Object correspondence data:

--- --- ---

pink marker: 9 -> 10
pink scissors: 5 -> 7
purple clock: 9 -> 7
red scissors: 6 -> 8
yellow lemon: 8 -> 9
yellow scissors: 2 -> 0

--- --- ---

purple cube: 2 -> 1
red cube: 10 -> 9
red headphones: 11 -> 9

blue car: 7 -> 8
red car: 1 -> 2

--- --- ---

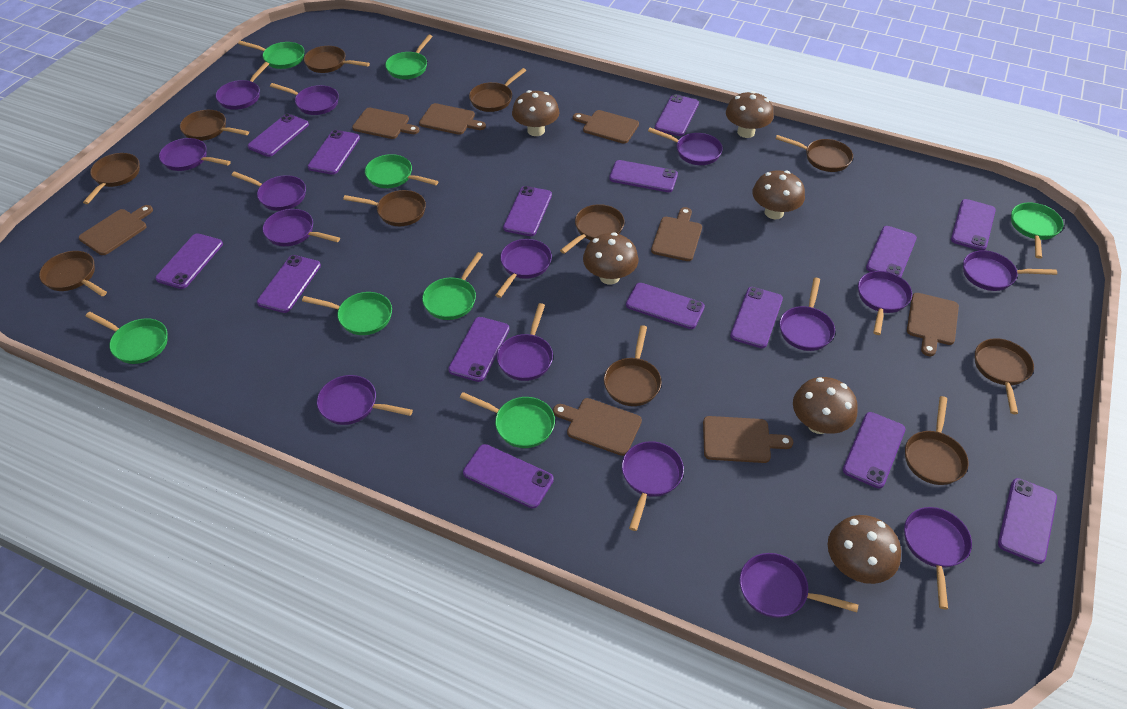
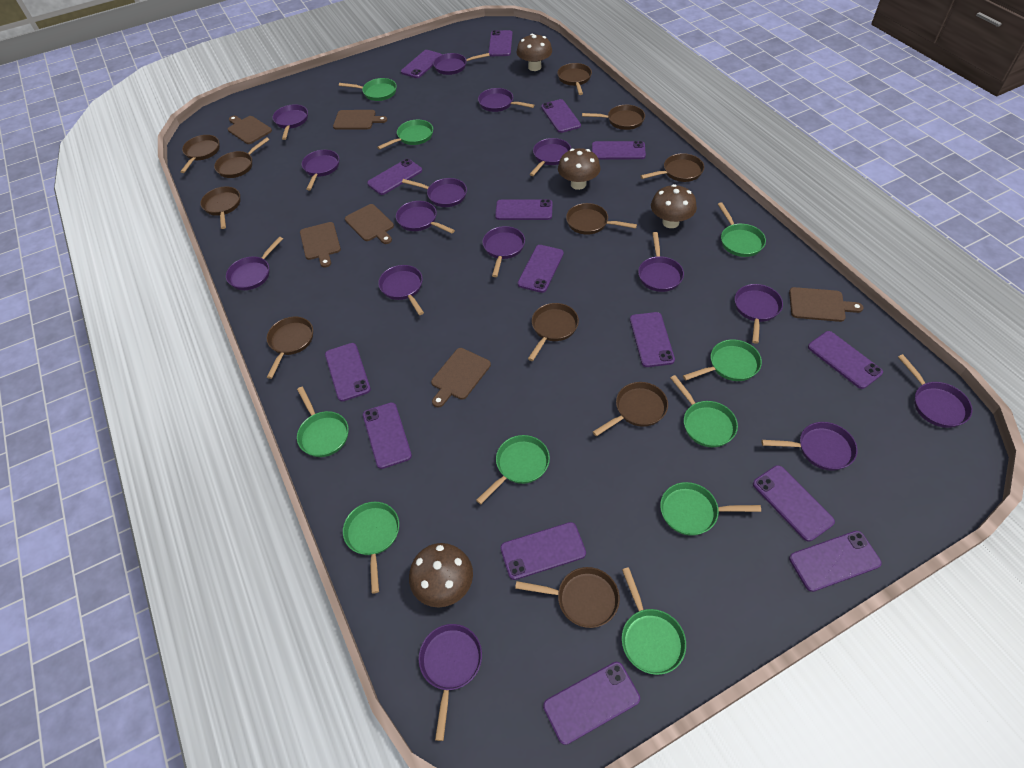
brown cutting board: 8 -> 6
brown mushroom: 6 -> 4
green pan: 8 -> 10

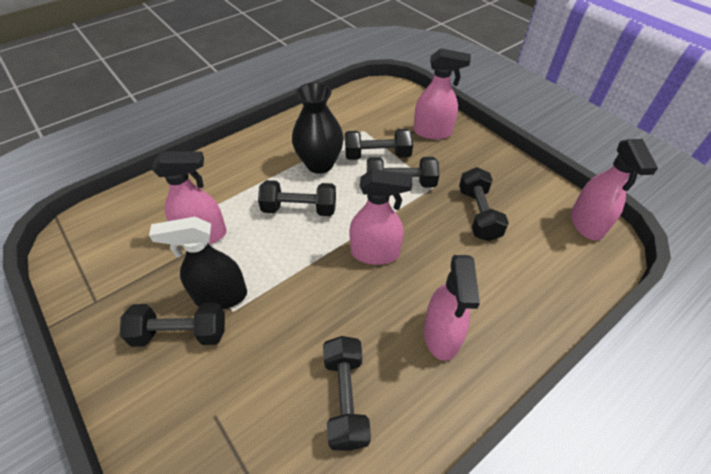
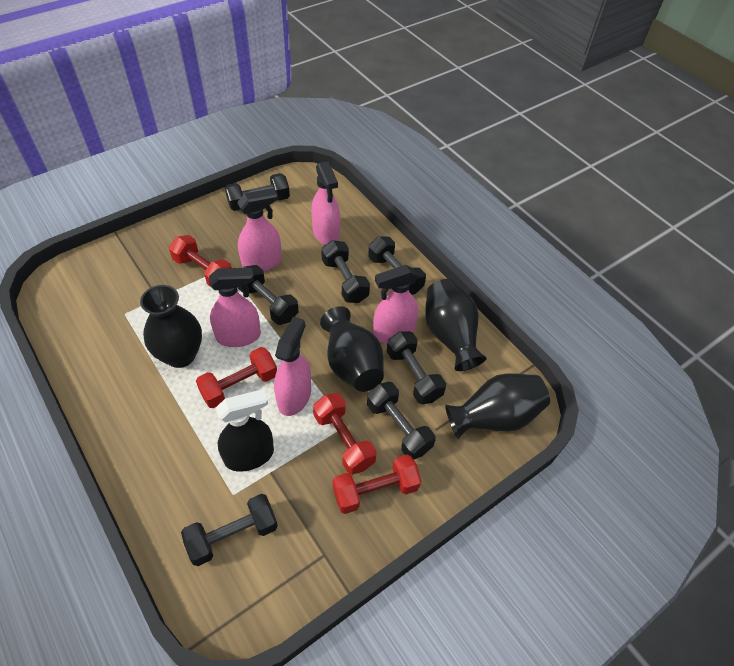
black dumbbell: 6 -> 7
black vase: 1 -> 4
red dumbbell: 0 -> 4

--- --- ---

What you are asked to do
Return all lines above that mention the word "scissors".

Result
pink scissors: 5 -> 7
red scissors: 6 -> 8
yellow scissors: 2 -> 0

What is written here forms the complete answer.